— Task statement —
Read the records beneath this task and copy every line that contains the string "AGND".

— Working data —
....................
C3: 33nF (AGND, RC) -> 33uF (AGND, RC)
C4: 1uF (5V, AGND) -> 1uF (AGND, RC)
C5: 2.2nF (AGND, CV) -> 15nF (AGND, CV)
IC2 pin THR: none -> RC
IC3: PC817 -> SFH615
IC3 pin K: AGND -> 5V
....................
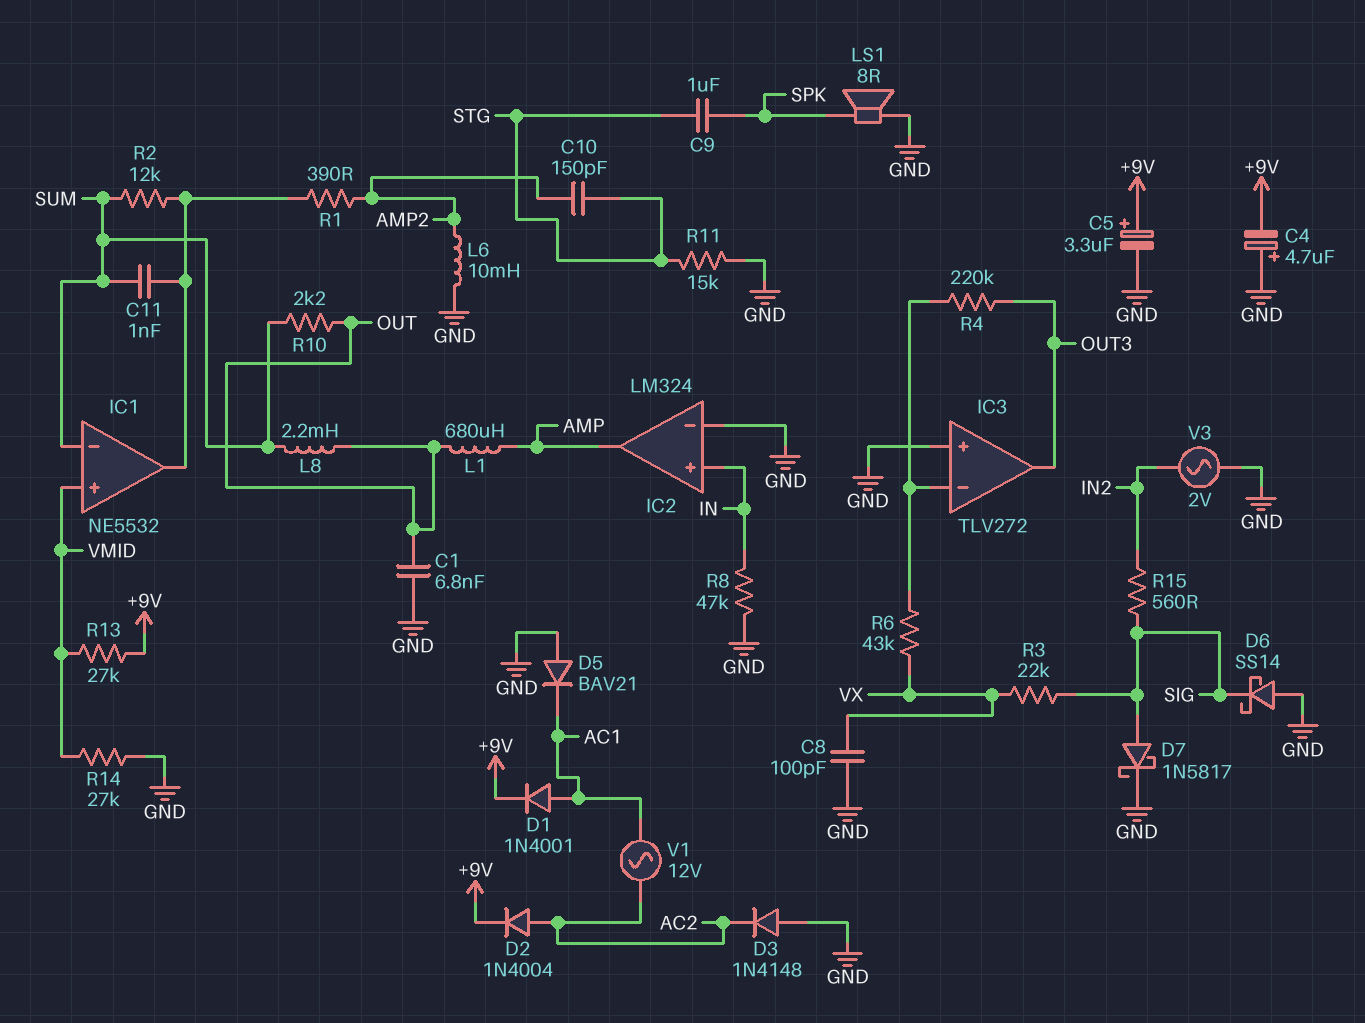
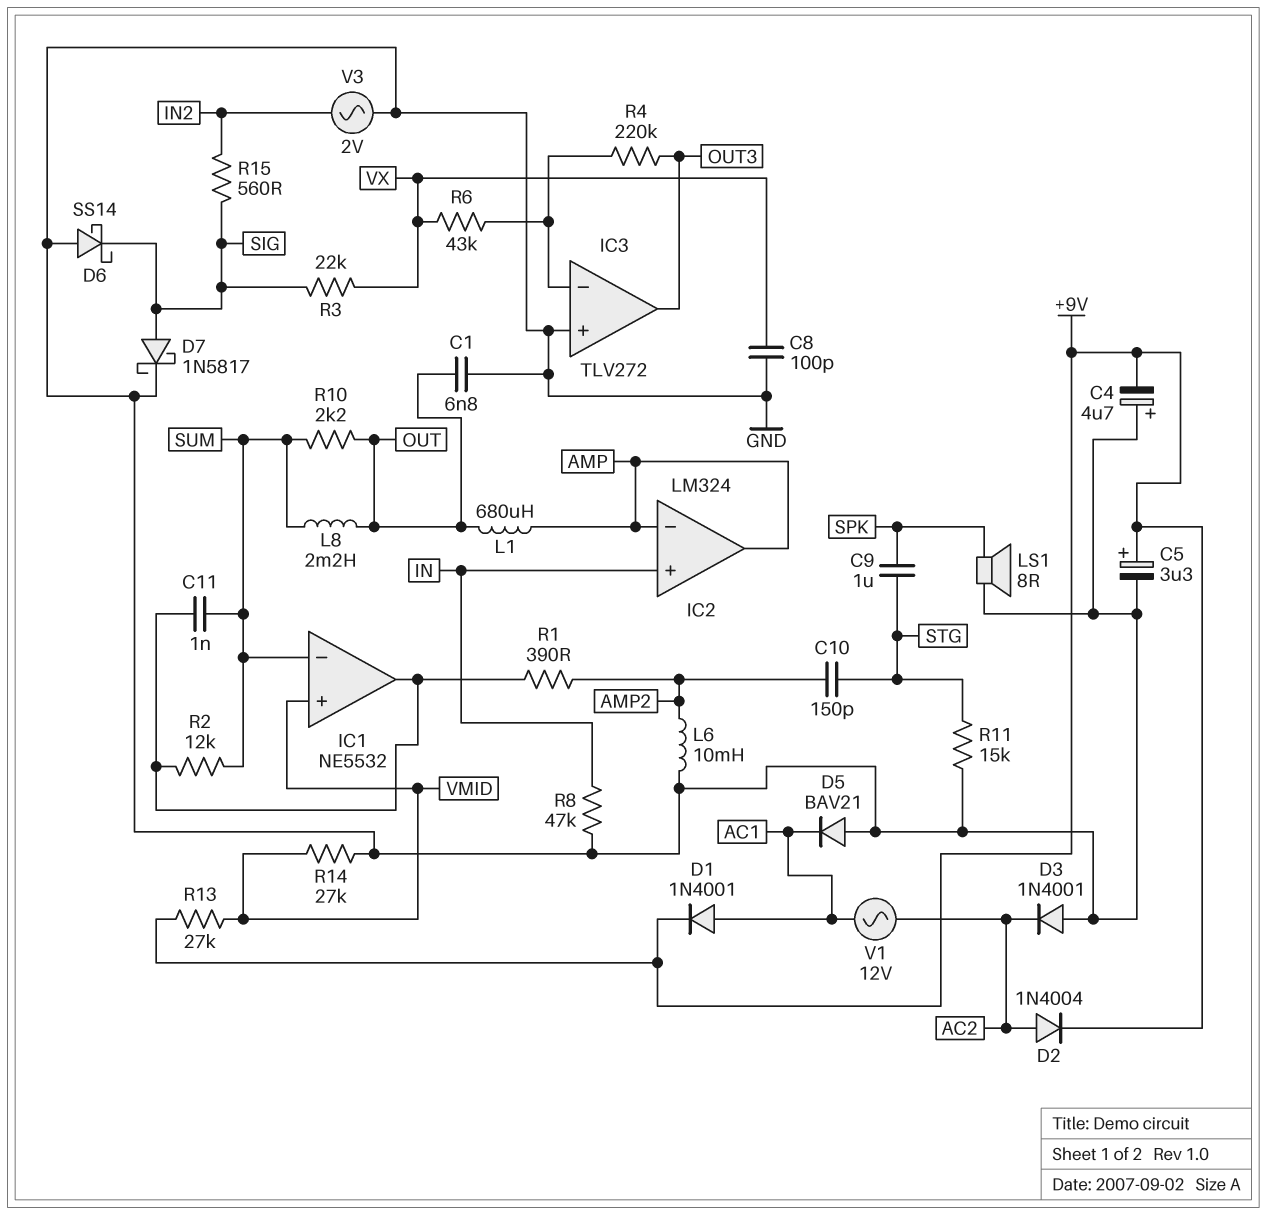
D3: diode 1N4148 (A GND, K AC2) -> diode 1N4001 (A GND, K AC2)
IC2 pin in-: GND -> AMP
....................
— Written answer —
C3: 33nF (AGND, RC) -> 33uF (AGND, RC)
C4: 1uF (5V, AGND) -> 1uF (AGND, RC)
C5: 2.2nF (AGND, CV) -> 15nF (AGND, CV)
IC3 pin K: AGND -> 5V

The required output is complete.